Work instruction >> The line containing "D1: none -> LED green (A SIG11, K GND)" marks the start; repeat it and every following line exactly through the end of the entries.

---------- Dataset content ----------

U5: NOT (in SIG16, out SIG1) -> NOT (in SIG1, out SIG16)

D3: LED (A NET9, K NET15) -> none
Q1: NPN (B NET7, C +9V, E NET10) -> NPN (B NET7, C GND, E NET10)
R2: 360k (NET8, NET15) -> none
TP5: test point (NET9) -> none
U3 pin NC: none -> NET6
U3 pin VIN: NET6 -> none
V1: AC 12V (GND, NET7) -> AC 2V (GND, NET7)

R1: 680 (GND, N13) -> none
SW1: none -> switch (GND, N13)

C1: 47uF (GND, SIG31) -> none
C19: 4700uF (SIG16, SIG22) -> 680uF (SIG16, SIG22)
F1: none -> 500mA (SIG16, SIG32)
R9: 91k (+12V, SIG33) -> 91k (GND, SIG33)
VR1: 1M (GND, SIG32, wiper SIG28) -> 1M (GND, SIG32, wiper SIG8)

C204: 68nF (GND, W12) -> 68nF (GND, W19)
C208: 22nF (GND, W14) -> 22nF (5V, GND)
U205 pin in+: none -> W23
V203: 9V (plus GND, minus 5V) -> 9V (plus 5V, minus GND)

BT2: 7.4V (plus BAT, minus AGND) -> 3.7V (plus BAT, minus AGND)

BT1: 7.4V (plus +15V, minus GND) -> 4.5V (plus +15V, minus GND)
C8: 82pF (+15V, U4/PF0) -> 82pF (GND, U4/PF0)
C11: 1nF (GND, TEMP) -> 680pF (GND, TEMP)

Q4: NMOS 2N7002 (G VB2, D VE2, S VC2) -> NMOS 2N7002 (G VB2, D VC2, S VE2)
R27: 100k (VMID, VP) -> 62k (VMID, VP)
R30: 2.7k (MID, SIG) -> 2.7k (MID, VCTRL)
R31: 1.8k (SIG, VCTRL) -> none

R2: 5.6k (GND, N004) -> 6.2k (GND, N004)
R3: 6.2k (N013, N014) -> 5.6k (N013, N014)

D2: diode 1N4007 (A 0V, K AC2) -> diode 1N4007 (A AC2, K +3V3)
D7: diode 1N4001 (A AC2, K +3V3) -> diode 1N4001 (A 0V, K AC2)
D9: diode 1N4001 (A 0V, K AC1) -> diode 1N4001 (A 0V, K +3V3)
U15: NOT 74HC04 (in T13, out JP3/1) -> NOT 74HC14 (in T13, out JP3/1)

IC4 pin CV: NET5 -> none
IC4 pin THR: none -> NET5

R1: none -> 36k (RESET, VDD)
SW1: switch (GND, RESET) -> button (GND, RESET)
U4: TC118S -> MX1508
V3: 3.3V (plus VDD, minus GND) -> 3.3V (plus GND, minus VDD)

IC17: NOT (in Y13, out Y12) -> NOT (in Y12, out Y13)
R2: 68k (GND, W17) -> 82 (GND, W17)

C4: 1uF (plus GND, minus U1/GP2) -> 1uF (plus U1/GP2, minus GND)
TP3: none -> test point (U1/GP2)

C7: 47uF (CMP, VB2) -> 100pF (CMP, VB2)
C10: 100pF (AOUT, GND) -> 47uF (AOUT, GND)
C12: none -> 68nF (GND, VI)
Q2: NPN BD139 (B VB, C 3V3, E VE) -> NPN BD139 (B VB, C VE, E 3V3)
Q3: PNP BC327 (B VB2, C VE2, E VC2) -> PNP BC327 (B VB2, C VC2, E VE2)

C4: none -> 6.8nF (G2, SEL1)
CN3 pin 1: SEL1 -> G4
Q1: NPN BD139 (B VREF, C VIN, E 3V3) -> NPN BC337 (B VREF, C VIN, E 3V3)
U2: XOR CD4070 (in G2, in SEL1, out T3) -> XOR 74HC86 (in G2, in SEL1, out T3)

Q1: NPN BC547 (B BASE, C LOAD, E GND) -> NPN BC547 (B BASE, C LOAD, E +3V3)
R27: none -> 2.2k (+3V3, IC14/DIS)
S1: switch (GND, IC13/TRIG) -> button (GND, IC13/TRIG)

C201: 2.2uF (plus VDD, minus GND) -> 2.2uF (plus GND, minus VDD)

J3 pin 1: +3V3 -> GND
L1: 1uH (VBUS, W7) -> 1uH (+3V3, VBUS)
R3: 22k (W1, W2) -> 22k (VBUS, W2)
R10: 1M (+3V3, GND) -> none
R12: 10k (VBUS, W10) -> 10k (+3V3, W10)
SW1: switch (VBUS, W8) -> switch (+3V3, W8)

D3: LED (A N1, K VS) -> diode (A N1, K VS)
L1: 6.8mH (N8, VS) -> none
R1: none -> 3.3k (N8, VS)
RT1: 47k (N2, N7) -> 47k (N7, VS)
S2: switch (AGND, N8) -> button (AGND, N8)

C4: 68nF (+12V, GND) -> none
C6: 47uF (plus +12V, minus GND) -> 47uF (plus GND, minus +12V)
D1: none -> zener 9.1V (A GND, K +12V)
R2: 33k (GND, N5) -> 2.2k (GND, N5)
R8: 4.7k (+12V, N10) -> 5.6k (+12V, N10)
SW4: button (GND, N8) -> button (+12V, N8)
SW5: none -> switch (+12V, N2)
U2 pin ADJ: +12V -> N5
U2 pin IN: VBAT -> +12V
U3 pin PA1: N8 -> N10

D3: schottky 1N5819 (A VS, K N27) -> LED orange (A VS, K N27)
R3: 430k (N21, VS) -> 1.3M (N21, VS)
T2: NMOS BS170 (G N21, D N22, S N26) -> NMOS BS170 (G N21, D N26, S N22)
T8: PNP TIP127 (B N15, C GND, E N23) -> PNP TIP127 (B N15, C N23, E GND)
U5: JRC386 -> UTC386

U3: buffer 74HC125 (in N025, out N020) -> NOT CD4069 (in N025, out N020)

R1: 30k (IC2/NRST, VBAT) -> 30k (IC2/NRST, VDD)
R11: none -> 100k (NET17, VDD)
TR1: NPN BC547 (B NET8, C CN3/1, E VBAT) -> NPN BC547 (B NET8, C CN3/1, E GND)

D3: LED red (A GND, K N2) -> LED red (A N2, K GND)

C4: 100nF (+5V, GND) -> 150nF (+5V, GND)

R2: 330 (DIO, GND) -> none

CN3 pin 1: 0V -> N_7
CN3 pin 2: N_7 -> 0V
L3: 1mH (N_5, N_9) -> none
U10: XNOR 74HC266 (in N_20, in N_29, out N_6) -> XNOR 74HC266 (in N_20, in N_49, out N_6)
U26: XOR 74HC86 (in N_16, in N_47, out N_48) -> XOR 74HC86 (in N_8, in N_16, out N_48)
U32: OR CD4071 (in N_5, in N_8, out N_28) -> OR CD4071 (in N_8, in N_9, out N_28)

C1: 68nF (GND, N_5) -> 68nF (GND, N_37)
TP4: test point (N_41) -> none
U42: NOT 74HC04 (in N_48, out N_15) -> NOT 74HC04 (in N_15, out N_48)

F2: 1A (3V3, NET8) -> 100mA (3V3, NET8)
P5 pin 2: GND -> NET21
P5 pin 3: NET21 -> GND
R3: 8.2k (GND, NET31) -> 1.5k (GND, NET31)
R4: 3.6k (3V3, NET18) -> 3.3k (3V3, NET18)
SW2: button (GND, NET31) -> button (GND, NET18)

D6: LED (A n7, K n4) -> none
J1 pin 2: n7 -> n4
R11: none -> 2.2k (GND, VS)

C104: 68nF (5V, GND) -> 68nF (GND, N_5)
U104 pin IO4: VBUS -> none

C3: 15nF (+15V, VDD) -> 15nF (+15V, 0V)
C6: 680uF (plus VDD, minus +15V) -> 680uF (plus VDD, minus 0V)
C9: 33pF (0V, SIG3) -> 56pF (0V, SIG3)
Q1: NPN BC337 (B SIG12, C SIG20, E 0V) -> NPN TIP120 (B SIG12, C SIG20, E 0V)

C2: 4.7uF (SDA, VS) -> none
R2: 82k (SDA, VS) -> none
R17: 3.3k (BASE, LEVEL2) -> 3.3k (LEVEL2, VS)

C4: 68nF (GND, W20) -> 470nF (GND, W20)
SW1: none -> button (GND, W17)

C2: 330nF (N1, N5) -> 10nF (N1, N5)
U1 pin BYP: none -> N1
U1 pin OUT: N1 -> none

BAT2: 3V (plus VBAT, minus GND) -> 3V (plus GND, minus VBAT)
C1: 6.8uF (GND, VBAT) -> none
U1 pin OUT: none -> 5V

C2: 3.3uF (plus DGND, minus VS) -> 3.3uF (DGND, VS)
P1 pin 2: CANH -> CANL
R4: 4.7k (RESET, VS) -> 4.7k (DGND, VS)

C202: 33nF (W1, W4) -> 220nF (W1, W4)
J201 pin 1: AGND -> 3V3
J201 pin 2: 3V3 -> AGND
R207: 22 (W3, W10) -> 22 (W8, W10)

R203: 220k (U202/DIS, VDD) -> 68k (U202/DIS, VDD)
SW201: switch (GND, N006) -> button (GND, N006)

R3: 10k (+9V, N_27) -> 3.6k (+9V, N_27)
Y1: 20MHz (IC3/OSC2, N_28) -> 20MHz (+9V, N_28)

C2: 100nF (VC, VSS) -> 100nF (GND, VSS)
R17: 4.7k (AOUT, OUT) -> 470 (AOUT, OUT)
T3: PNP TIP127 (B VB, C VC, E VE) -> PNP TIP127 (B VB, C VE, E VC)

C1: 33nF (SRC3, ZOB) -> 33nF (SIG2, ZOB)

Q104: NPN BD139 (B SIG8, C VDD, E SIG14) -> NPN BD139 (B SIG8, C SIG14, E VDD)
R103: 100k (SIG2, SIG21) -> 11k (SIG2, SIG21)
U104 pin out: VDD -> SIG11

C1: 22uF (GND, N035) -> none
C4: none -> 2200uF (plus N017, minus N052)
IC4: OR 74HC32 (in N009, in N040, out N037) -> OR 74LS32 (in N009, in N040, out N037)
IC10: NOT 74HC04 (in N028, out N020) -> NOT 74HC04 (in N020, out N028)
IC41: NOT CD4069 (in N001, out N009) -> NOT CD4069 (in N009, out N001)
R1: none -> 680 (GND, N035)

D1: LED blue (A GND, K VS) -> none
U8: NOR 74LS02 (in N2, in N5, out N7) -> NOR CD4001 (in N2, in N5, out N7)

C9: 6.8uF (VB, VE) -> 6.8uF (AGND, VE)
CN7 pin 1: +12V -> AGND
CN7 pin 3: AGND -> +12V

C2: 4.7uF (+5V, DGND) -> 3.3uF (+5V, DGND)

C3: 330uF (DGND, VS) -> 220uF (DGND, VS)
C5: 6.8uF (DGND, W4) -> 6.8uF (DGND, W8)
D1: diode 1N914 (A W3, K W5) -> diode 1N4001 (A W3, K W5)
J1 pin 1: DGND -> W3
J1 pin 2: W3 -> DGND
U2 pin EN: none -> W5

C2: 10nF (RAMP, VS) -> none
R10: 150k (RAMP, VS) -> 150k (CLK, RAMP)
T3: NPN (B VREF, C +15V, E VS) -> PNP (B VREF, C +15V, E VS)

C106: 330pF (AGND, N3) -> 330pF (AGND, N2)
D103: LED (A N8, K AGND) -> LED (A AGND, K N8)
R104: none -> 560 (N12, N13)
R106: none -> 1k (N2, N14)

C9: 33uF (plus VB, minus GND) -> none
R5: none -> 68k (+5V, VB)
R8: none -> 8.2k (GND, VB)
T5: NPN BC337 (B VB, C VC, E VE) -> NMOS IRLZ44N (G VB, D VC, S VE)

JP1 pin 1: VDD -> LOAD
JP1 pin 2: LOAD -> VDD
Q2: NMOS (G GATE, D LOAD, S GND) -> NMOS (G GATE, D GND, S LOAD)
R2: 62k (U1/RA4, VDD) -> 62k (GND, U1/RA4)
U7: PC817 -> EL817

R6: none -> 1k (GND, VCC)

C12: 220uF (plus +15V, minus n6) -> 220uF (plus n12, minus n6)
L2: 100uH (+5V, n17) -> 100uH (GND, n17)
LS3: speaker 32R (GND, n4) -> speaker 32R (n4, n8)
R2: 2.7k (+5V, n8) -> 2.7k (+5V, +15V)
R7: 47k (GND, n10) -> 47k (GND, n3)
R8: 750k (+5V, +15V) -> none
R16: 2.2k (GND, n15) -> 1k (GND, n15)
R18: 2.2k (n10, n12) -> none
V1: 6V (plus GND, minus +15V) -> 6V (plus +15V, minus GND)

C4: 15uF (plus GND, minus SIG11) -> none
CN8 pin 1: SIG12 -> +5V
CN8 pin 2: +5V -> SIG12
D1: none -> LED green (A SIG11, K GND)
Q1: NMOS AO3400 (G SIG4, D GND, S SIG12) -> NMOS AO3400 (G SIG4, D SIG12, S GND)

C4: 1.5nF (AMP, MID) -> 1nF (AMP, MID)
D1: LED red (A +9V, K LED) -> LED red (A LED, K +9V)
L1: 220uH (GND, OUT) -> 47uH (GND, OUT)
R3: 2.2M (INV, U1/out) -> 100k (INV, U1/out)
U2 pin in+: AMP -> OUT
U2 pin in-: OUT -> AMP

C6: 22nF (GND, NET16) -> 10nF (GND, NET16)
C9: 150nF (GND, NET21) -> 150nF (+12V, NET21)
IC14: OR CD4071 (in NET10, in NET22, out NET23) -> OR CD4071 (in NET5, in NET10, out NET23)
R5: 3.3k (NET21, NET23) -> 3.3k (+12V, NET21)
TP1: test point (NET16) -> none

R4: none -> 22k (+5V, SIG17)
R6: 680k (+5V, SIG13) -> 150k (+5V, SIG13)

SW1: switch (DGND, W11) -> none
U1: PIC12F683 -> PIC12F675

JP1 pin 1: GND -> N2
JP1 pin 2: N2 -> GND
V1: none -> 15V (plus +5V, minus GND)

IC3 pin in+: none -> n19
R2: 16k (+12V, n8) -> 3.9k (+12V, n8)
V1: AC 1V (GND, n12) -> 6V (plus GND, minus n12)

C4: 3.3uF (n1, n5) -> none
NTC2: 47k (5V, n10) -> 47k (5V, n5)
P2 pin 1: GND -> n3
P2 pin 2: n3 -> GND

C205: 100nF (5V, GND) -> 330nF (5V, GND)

----------

Answer section >>
D1: none -> LED green (A SIG11, K GND)
Q1: NMOS AO3400 (G SIG4, D GND, S SIG12) -> NMOS AO3400 (G SIG4, D SIG12, S GND)

C4: 1.5nF (AMP, MID) -> 1nF (AMP, MID)
D1: LED red (A +9V, K LED) -> LED red (A LED, K +9V)
L1: 220uH (GND, OUT) -> 47uH (GND, OUT)
R3: 2.2M (INV, U1/out) -> 100k (INV, U1/out)
U2 pin in+: AMP -> OUT
U2 pin in-: OUT -> AMP

C6: 22nF (GND, NET16) -> 10nF (GND, NET16)
C9: 150nF (GND, NET21) -> 150nF (+12V, NET21)
IC14: OR CD4071 (in NET10, in NET22, out NET23) -> OR CD4071 (in NET5, in NET10, out NET23)
R5: 3.3k (NET21, NET23) -> 3.3k (+12V, NET21)
TP1: test point (NET16) -> none

R4: none -> 22k (+5V, SIG17)
R6: 680k (+5V, SIG13) -> 150k (+5V, SIG13)

SW1: switch (DGND, W11) -> none
U1: PIC12F683 -> PIC12F675

JP1 pin 1: GND -> N2
JP1 pin 2: N2 -> GND
V1: none -> 15V (plus +5V, minus GND)

IC3 pin in+: none -> n19
R2: 16k (+12V, n8) -> 3.9k (+12V, n8)
V1: AC 1V (GND, n12) -> 6V (plus GND, minus n12)

C4: 3.3uF (n1, n5) -> none
NTC2: 47k (5V, n10) -> 47k (5V, n5)
P2 pin 1: GND -> n3
P2 pin 2: n3 -> GND

C205: 100nF (5V, GND) -> 330nF (5V, GND)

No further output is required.